Work required: Transcribe all the records with complete accuracy.

Provided information:

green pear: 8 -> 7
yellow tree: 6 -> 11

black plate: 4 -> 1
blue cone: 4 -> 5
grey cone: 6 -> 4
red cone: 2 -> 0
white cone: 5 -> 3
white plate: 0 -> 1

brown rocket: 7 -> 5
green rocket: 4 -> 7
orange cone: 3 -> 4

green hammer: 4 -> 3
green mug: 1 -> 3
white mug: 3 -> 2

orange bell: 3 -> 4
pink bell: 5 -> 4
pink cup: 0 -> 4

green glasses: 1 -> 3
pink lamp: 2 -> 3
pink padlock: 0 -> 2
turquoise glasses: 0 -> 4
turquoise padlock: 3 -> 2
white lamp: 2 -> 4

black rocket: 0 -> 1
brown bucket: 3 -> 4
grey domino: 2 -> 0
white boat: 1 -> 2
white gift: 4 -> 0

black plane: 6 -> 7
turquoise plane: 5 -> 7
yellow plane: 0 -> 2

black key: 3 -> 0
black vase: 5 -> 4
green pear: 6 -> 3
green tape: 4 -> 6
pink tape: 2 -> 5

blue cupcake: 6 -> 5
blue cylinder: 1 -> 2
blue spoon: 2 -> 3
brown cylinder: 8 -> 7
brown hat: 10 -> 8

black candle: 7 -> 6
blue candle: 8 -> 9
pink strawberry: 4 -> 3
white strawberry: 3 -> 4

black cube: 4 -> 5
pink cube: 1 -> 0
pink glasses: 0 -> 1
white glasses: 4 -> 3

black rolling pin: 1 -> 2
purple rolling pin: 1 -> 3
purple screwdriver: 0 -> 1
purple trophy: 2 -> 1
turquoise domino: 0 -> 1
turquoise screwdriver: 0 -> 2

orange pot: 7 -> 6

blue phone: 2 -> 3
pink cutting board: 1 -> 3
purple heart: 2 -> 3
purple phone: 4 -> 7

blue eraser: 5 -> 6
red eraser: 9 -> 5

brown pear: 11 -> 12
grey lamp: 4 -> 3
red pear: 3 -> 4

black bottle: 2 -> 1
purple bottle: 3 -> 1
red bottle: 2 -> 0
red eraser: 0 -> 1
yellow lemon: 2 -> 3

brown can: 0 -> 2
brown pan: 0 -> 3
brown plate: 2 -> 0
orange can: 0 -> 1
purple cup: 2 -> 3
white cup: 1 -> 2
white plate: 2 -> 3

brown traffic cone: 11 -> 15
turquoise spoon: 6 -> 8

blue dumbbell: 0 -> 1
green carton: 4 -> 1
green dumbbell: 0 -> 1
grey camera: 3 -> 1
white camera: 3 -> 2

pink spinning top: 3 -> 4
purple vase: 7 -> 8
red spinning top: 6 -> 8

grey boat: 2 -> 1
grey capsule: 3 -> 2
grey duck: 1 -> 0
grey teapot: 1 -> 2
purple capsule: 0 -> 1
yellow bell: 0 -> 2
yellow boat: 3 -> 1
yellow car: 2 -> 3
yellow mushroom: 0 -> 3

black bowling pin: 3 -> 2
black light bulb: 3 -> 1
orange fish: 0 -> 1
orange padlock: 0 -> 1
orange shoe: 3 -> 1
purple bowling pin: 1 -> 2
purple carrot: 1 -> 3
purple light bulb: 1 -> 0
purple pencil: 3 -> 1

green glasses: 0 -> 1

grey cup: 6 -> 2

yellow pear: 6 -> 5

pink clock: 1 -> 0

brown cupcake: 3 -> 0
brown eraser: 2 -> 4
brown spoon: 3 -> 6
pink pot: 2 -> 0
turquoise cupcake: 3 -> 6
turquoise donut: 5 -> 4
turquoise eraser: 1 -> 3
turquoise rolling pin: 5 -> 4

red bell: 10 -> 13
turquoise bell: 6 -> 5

Answer box:
green pear: 8 -> 7
yellow tree: 6 -> 11

black plate: 4 -> 1
blue cone: 4 -> 5
grey cone: 6 -> 4
red cone: 2 -> 0
white cone: 5 -> 3
white plate: 0 -> 1

brown rocket: 7 -> 5
green rocket: 4 -> 7
orange cone: 3 -> 4

green hammer: 4 -> 3
green mug: 1 -> 3
white mug: 3 -> 2

orange bell: 3 -> 4
pink bell: 5 -> 4
pink cup: 0 -> 4

green glasses: 1 -> 3
pink lamp: 2 -> 3
pink padlock: 0 -> 2
turquoise glasses: 0 -> 4
turquoise padlock: 3 -> 2
white lamp: 2 -> 4

black rocket: 0 -> 1
brown bucket: 3 -> 4
grey domino: 2 -> 0
white boat: 1 -> 2
white gift: 4 -> 0

black plane: 6 -> 7
turquoise plane: 5 -> 7
yellow plane: 0 -> 2

black key: 3 -> 0
black vase: 5 -> 4
green pear: 6 -> 3
green tape: 4 -> 6
pink tape: 2 -> 5

blue cupcake: 6 -> 5
blue cylinder: 1 -> 2
blue spoon: 2 -> 3
brown cylinder: 8 -> 7
brown hat: 10 -> 8

black candle: 7 -> 6
blue candle: 8 -> 9
pink strawberry: 4 -> 3
white strawberry: 3 -> 4

black cube: 4 -> 5
pink cube: 1 -> 0
pink glasses: 0 -> 1
white glasses: 4 -> 3

black rolling pin: 1 -> 2
purple rolling pin: 1 -> 3
purple screwdriver: 0 -> 1
purple trophy: 2 -> 1
turquoise domino: 0 -> 1
turquoise screwdriver: 0 -> 2

orange pot: 7 -> 6

blue phone: 2 -> 3
pink cutting board: 1 -> 3
purple heart: 2 -> 3
purple phone: 4 -> 7

blue eraser: 5 -> 6
red eraser: 9 -> 5

brown pear: 11 -> 12
grey lamp: 4 -> 3
red pear: 3 -> 4

black bottle: 2 -> 1
purple bottle: 3 -> 1
red bottle: 2 -> 0
red eraser: 0 -> 1
yellow lemon: 2 -> 3

brown can: 0 -> 2
brown pan: 0 -> 3
brown plate: 2 -> 0
orange can: 0 -> 1
purple cup: 2 -> 3
white cup: 1 -> 2
white plate: 2 -> 3

brown traffic cone: 11 -> 15
turquoise spoon: 6 -> 8

blue dumbbell: 0 -> 1
green carton: 4 -> 1
green dumbbell: 0 -> 1
grey camera: 3 -> 1
white camera: 3 -> 2

pink spinning top: 3 -> 4
purple vase: 7 -> 8
red spinning top: 6 -> 8

grey boat: 2 -> 1
grey capsule: 3 -> 2
grey duck: 1 -> 0
grey teapot: 1 -> 2
purple capsule: 0 -> 1
yellow bell: 0 -> 2
yellow boat: 3 -> 1
yellow car: 2 -> 3
yellow mushroom: 0 -> 3

black bowling pin: 3 -> 2
black light bulb: 3 -> 1
orange fish: 0 -> 1
orange padlock: 0 -> 1
orange shoe: 3 -> 1
purple bowling pin: 1 -> 2
purple carrot: 1 -> 3
purple light bulb: 1 -> 0
purple pencil: 3 -> 1

green glasses: 0 -> 1

grey cup: 6 -> 2

yellow pear: 6 -> 5

pink clock: 1 -> 0

brown cupcake: 3 -> 0
brown eraser: 2 -> 4
brown spoon: 3 -> 6
pink pot: 2 -> 0
turquoise cupcake: 3 -> 6
turquoise donut: 5 -> 4
turquoise eraser: 1 -> 3
turquoise rolling pin: 5 -> 4

red bell: 10 -> 13
turquoise bell: 6 -> 5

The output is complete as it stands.